Nothing in the records may be left out or altered; reproduce them all exactly.

[Itemized modification records]
▼

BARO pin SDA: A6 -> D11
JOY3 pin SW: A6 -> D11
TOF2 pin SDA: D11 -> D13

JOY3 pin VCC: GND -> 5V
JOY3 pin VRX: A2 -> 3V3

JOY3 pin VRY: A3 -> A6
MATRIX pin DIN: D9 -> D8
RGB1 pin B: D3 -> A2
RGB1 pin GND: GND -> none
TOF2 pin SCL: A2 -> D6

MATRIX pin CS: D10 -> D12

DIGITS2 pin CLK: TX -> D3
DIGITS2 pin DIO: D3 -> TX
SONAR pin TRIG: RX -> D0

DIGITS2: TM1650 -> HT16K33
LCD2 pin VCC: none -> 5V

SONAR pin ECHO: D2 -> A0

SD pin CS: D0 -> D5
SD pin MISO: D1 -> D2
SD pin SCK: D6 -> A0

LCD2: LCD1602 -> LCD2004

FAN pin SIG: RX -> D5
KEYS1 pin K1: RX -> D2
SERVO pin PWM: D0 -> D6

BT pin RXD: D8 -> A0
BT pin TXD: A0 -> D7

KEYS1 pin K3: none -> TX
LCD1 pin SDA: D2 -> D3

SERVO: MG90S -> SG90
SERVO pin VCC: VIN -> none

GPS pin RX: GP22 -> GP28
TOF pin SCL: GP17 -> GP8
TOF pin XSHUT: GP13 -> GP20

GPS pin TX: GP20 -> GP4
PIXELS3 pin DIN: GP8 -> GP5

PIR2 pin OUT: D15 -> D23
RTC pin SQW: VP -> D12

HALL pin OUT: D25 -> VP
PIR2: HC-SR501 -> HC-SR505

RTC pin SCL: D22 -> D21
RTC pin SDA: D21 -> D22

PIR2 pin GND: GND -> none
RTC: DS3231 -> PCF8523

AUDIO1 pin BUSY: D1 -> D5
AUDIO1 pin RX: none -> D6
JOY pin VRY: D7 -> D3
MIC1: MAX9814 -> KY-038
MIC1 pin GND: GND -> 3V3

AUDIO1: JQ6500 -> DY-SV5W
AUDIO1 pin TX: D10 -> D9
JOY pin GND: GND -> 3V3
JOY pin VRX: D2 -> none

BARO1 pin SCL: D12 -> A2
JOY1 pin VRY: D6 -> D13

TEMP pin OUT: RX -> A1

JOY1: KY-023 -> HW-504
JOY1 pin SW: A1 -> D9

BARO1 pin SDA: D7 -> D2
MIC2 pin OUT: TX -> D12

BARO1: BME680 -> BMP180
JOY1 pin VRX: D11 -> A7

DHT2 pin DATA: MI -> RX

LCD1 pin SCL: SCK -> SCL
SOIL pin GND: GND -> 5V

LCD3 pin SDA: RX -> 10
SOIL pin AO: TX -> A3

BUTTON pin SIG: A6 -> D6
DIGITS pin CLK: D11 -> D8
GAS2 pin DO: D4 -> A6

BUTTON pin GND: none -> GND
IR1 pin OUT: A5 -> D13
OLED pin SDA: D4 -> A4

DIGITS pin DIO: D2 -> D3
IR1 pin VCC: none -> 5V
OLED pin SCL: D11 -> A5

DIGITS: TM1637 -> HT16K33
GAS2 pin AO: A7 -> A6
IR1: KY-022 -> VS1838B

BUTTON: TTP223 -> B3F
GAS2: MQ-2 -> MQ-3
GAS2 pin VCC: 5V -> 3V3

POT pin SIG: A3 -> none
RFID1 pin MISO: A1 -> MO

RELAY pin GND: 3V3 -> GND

▲

# Finished exercise
BARO pin SDA: A6 -> D11
JOY3 pin SW: A6 -> D11
TOF2 pin SDA: D11 -> D13

JOY3 pin VCC: GND -> 5V
JOY3 pin VRX: A2 -> 3V3

JOY3 pin VRY: A3 -> A6
MATRIX pin DIN: D9 -> D8
RGB1 pin B: D3 -> A2
RGB1 pin GND: GND -> none
TOF2 pin SCL: A2 -> D6

MATRIX pin CS: D10 -> D12

DIGITS2 pin CLK: TX -> D3
DIGITS2 pin DIO: D3 -> TX
SONAR pin TRIG: RX -> D0

DIGITS2: TM1650 -> HT16K33
LCD2 pin VCC: none -> 5V

SONAR pin ECHO: D2 -> A0

SD pin CS: D0 -> D5
SD pin MISO: D1 -> D2
SD pin SCK: D6 -> A0

LCD2: LCD1602 -> LCD2004

FAN pin SIG: RX -> D5
KEYS1 pin K1: RX -> D2
SERVO pin PWM: D0 -> D6

BT pin RXD: D8 -> A0
BT pin TXD: A0 -> D7

KEYS1 pin K3: none -> TX
LCD1 pin SDA: D2 -> D3

SERVO: MG90S -> SG90
SERVO pin VCC: VIN -> none

GPS pin RX: GP22 -> GP28
TOF pin SCL: GP17 -> GP8
TOF pin XSHUT: GP13 -> GP20

GPS pin TX: GP20 -> GP4
PIXELS3 pin DIN: GP8 -> GP5

PIR2 pin OUT: D15 -> D23
RTC pin SQW: VP -> D12

HALL pin OUT: D25 -> VP
PIR2: HC-SR501 -> HC-SR505

RTC pin SCL: D22 -> D21
RTC pin SDA: D21 -> D22

PIR2 pin GND: GND -> none
RTC: DS3231 -> PCF8523

AUDIO1 pin BUSY: D1 -> D5
AUDIO1 pin RX: none -> D6
JOY pin VRY: D7 -> D3
MIC1: MAX9814 -> KY-038
MIC1 pin GND: GND -> 3V3

AUDIO1: JQ6500 -> DY-SV5W
AUDIO1 pin TX: D10 -> D9
JOY pin GND: GND -> 3V3
JOY pin VRX: D2 -> none

BARO1 pin SCL: D12 -> A2
JOY1 pin VRY: D6 -> D13

TEMP pin OUT: RX -> A1

JOY1: KY-023 -> HW-504
JOY1 pin SW: A1 -> D9

BARO1 pin SDA: D7 -> D2
MIC2 pin OUT: TX -> D12

BARO1: BME680 -> BMP180
JOY1 pin VRX: D11 -> A7

DHT2 pin DATA: MI -> RX

LCD1 pin SCL: SCK -> SCL
SOIL pin GND: GND -> 5V

LCD3 pin SDA: RX -> 10
SOIL pin AO: TX -> A3

BUTTON pin SIG: A6 -> D6
DIGITS pin CLK: D11 -> D8
GAS2 pin DO: D4 -> A6

BUTTON pin GND: none -> GND
IR1 pin OUT: A5 -> D13
OLED pin SDA: D4 -> A4

DIGITS pin DIO: D2 -> D3
IR1 pin VCC: none -> 5V
OLED pin SCL: D11 -> A5

DIGITS: TM1637 -> HT16K33
GAS2 pin AO: A7 -> A6
IR1: KY-022 -> VS1838B

BUTTON: TTP223 -> B3F
GAS2: MQ-2 -> MQ-3
GAS2 pin VCC: 5V -> 3V3

POT pin SIG: A3 -> none
RFID1 pin MISO: A1 -> MO

RELAY pin GND: 3V3 -> GND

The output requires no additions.